PROBLEM STATEMENT: Make an exact copy of the lines starting at the top of the listing below and ending at the line that contains "OLED2: SH1106 -> SSD1306", inclusive.

SUPPLIED ENTRIES:
* * *

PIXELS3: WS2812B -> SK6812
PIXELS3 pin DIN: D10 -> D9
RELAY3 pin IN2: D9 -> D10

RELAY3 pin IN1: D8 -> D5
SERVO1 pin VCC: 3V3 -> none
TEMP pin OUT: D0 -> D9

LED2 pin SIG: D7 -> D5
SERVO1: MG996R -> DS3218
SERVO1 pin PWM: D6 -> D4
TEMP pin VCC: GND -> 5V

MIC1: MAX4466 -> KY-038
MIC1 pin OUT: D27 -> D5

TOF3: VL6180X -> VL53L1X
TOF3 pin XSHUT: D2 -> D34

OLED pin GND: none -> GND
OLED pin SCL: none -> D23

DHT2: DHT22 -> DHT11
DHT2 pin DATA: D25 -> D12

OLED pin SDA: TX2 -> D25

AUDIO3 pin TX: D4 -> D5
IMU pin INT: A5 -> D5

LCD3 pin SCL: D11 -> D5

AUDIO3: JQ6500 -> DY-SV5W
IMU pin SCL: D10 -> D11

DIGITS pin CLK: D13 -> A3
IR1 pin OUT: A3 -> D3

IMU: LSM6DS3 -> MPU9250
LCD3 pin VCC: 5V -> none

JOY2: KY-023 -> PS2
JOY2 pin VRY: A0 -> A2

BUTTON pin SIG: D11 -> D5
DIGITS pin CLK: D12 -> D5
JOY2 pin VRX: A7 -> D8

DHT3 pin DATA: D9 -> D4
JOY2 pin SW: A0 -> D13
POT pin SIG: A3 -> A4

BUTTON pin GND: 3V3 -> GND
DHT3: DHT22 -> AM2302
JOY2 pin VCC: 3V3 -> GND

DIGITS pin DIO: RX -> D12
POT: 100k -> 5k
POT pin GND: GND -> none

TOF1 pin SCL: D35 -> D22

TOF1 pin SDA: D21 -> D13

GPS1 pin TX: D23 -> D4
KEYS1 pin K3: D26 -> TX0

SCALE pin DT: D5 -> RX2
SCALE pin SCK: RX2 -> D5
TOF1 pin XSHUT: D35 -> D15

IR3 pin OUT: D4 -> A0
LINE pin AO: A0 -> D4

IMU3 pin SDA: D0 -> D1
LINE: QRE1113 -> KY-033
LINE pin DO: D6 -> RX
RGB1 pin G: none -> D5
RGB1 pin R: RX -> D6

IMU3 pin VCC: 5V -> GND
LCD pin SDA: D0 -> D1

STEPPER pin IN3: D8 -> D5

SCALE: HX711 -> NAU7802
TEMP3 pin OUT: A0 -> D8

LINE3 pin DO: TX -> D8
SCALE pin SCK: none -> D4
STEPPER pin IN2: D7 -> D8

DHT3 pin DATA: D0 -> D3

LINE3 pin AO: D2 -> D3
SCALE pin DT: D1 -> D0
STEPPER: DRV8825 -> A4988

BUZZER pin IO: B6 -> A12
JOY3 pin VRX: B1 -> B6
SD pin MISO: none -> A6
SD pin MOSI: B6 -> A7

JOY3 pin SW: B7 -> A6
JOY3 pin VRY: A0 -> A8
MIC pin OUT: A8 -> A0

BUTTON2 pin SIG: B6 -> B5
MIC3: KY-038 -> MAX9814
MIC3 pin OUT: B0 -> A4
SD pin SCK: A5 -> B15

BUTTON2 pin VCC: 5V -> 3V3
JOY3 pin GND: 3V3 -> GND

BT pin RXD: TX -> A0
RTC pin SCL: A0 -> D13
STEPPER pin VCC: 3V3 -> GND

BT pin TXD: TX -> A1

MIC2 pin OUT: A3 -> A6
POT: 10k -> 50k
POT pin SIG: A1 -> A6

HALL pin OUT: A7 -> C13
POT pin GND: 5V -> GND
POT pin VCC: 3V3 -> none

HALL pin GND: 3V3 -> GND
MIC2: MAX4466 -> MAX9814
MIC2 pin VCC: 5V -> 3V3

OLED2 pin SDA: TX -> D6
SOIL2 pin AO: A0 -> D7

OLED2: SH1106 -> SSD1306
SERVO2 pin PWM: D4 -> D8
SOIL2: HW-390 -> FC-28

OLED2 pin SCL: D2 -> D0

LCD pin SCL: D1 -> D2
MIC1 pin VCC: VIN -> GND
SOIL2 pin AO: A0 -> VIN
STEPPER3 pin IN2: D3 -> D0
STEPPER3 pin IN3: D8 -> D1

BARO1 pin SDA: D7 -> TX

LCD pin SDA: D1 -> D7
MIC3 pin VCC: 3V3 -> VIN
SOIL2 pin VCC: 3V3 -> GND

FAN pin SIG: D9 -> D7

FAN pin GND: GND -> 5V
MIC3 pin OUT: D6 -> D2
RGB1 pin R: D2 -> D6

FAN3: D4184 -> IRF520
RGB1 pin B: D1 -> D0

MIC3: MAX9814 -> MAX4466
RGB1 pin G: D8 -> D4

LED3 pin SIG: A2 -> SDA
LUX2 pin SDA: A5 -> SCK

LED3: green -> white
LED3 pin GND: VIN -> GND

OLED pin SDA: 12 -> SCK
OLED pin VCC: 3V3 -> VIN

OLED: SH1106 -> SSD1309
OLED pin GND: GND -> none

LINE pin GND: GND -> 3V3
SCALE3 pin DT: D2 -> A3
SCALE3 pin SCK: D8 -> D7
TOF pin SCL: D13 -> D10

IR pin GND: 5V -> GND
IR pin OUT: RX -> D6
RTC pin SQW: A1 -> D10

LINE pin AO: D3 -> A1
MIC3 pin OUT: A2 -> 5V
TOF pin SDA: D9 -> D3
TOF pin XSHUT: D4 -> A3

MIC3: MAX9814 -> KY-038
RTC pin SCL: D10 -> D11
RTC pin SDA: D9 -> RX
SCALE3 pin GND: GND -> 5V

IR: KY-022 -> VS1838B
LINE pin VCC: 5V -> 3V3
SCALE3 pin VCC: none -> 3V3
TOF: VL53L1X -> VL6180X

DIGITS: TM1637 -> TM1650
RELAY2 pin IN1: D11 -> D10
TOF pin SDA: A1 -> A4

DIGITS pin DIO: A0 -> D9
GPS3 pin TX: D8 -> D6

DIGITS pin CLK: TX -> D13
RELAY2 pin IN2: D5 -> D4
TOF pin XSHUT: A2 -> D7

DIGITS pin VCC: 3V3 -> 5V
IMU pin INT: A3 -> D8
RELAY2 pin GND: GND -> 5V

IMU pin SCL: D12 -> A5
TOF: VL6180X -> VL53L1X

* * *

RESPONSE AREA:
PIXELS3: WS2812B -> SK6812
PIXELS3 pin DIN: D10 -> D9
RELAY3 pin IN2: D9 -> D10

RELAY3 pin IN1: D8 -> D5
SERVO1 pin VCC: 3V3 -> none
TEMP pin OUT: D0 -> D9

LED2 pin SIG: D7 -> D5
SERVO1: MG996R -> DS3218
SERVO1 pin PWM: D6 -> D4
TEMP pin VCC: GND -> 5V

MIC1: MAX4466 -> KY-038
MIC1 pin OUT: D27 -> D5

TOF3: VL6180X -> VL53L1X
TOF3 pin XSHUT: D2 -> D34

OLED pin GND: none -> GND
OLED pin SCL: none -> D23

DHT2: DHT22 -> DHT11
DHT2 pin DATA: D25 -> D12

OLED pin SDA: TX2 -> D25

AUDIO3 pin TX: D4 -> D5
IMU pin INT: A5 -> D5

LCD3 pin SCL: D11 -> D5

AUDIO3: JQ6500 -> DY-SV5W
IMU pin SCL: D10 -> D11

DIGITS pin CLK: D13 -> A3
IR1 pin OUT: A3 -> D3

IMU: LSM6DS3 -> MPU9250
LCD3 pin VCC: 5V -> none

JOY2: KY-023 -> PS2
JOY2 pin VRY: A0 -> A2

BUTTON pin SIG: D11 -> D5
DIGITS pin CLK: D12 -> D5
JOY2 pin VRX: A7 -> D8

DHT3 pin DATA: D9 -> D4
JOY2 pin SW: A0 -> D13
POT pin SIG: A3 -> A4

BUTTON pin GND: 3V3 -> GND
DHT3: DHT22 -> AM2302
JOY2 pin VCC: 3V3 -> GND

DIGITS pin DIO: RX -> D12
POT: 100k -> 5k
POT pin GND: GND -> none

TOF1 pin SCL: D35 -> D22

TOF1 pin SDA: D21 -> D13

GPS1 pin TX: D23 -> D4
KEYS1 pin K3: D26 -> TX0

SCALE pin DT: D5 -> RX2
SCALE pin SCK: RX2 -> D5
TOF1 pin XSHUT: D35 -> D15

IR3 pin OUT: D4 -> A0
LINE pin AO: A0 -> D4

IMU3 pin SDA: D0 -> D1
LINE: QRE1113 -> KY-033
LINE pin DO: D6 -> RX
RGB1 pin G: none -> D5
RGB1 pin R: RX -> D6

IMU3 pin VCC: 5V -> GND
LCD pin SDA: D0 -> D1

STEPPER pin IN3: D8 -> D5

SCALE: HX711 -> NAU7802
TEMP3 pin OUT: A0 -> D8

LINE3 pin DO: TX -> D8
SCALE pin SCK: none -> D4
STEPPER pin IN2: D7 -> D8

DHT3 pin DATA: D0 -> D3

LINE3 pin AO: D2 -> D3
SCALE pin DT: D1 -> D0
STEPPER: DRV8825 -> A4988

BUZZER pin IO: B6 -> A12
JOY3 pin VRX: B1 -> B6
SD pin MISO: none -> A6
SD pin MOSI: B6 -> A7

JOY3 pin SW: B7 -> A6
JOY3 pin VRY: A0 -> A8
MIC pin OUT: A8 -> A0

BUTTON2 pin SIG: B6 -> B5
MIC3: KY-038 -> MAX9814
MIC3 pin OUT: B0 -> A4
SD pin SCK: A5 -> B15

BUTTON2 pin VCC: 5V -> 3V3
JOY3 pin GND: 3V3 -> GND

BT pin RXD: TX -> A0
RTC pin SCL: A0 -> D13
STEPPER pin VCC: 3V3 -> GND

BT pin TXD: TX -> A1

MIC2 pin OUT: A3 -> A6
POT: 10k -> 50k
POT pin SIG: A1 -> A6

HALL pin OUT: A7 -> C13
POT pin GND: 5V -> GND
POT pin VCC: 3V3 -> none

HALL pin GND: 3V3 -> GND
MIC2: MAX4466 -> MAX9814
MIC2 pin VCC: 5V -> 3V3

OLED2 pin SDA: TX -> D6
SOIL2 pin AO: A0 -> D7

OLED2: SH1106 -> SSD1306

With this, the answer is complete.